◆ Problem requirements ◆
Pictures are to be left out; every line from the one that holds "yellow cactus: 3 -> 4" to the end of the data is to be retyped exactly.

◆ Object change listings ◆

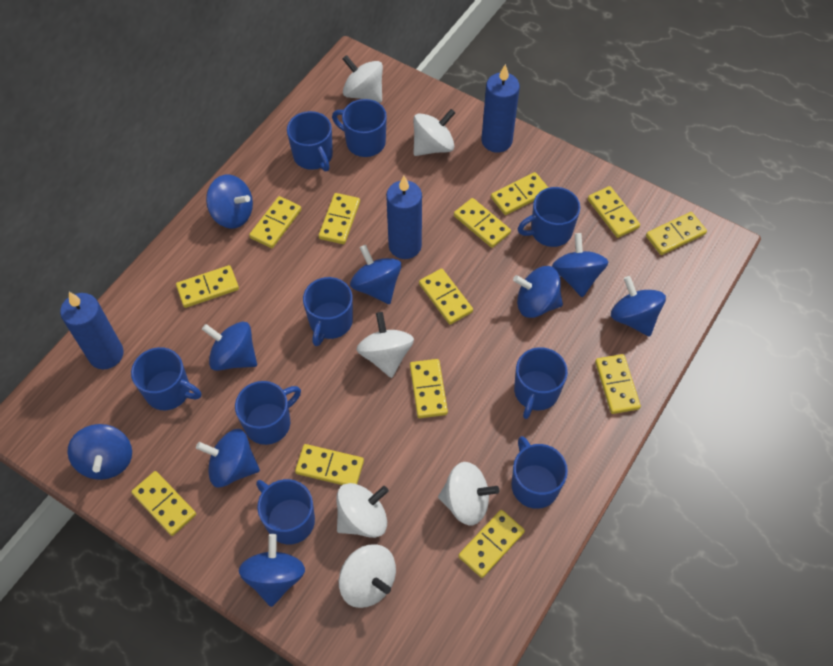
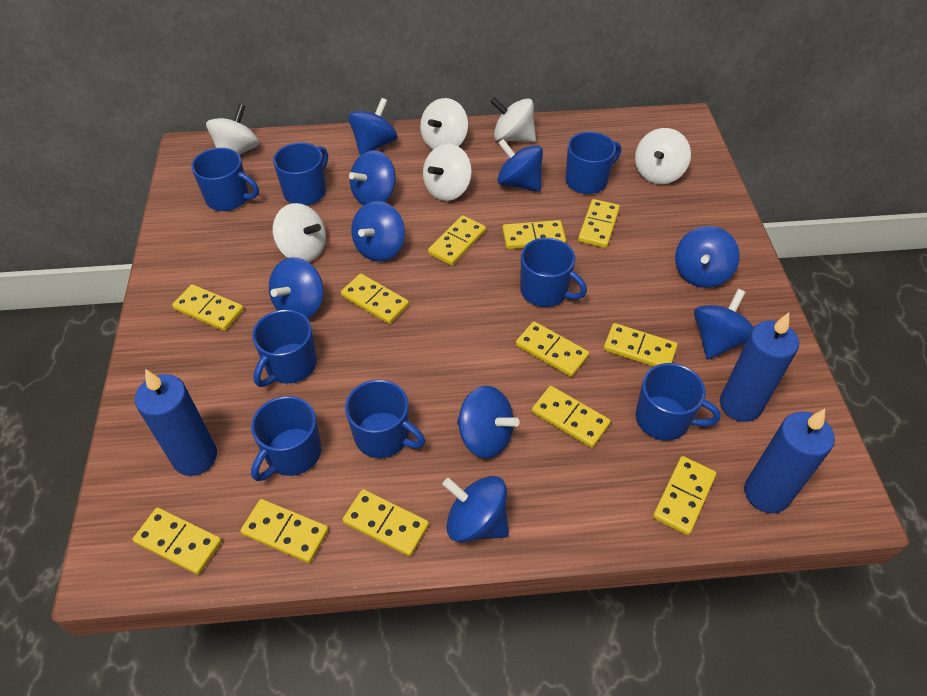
blue mug: 9 -> 8
yellow domino: 13 -> 12

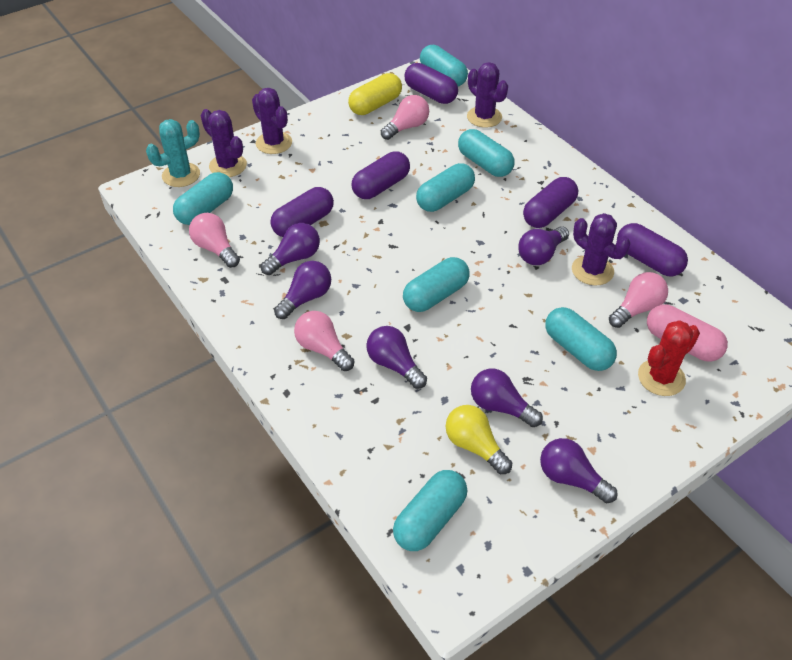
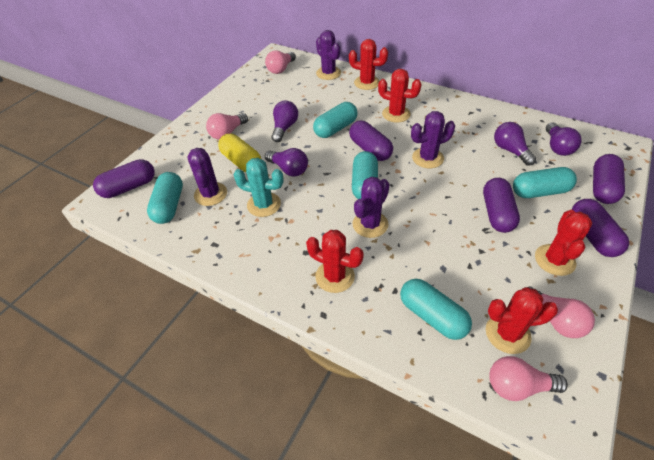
pink capsule: 1 -> 0
purple light bulb: 6 -> 4
red cactus: 1 -> 5
turquoise capsule: 7 -> 5
yellow light bulb: 1 -> 0

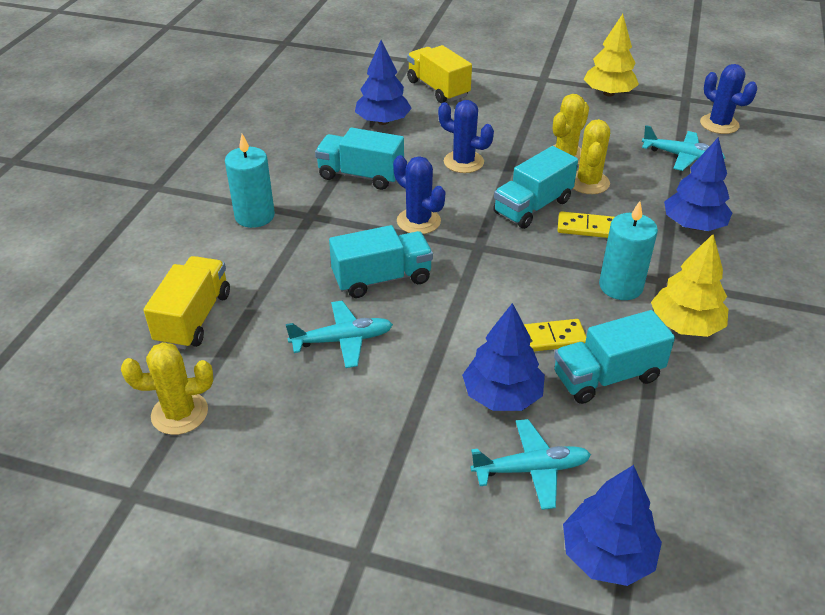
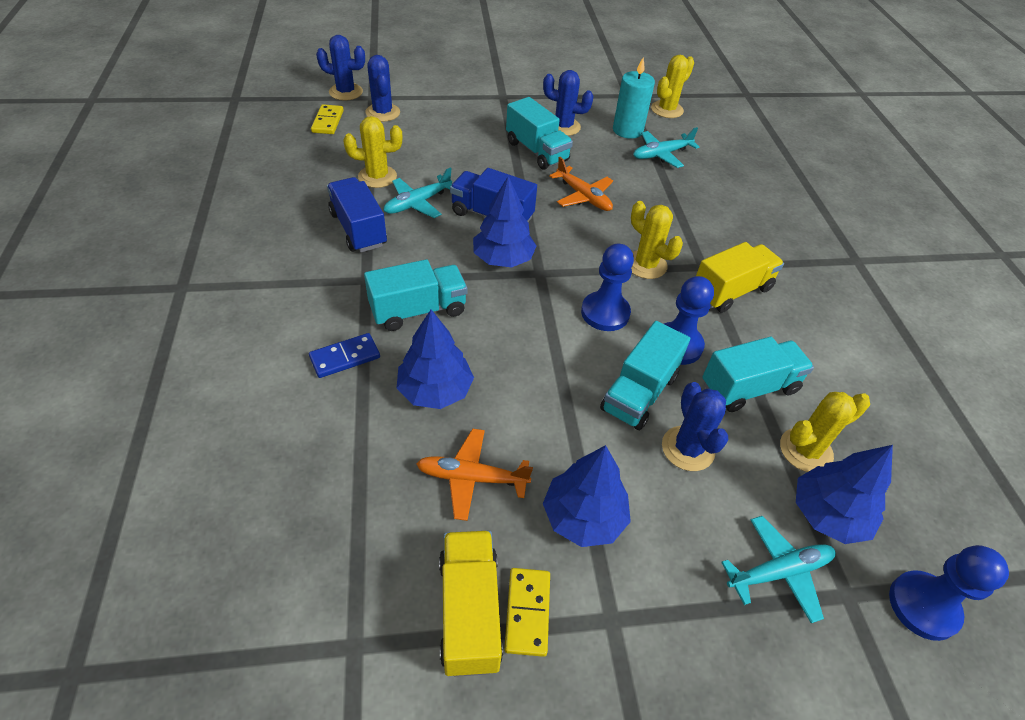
blue cactus: 3 -> 4
blue domino: 0 -> 1
blue pawn: 0 -> 3
blue truck: 0 -> 2
orange plane: 0 -> 2
turquoise candle: 2 -> 1
yellow cactus: 3 -> 4
yellow tree: 2 -> 0

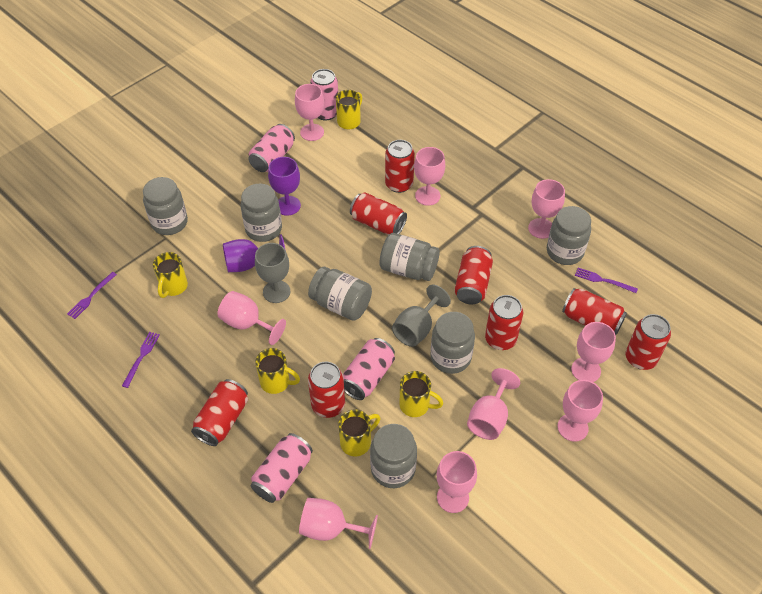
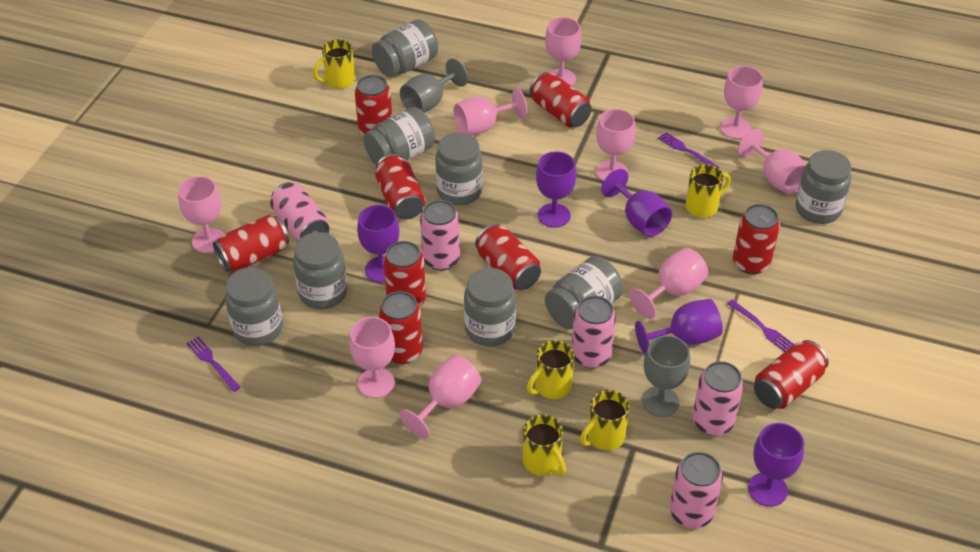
grey jar: 7 -> 8
pink can: 4 -> 5
purple goblet: 2 -> 5
red can: 8 -> 9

◆ Output of the task ◆
yellow cactus: 3 -> 4
yellow tree: 2 -> 0

grey jar: 7 -> 8
pink can: 4 -> 5
purple goblet: 2 -> 5
red can: 8 -> 9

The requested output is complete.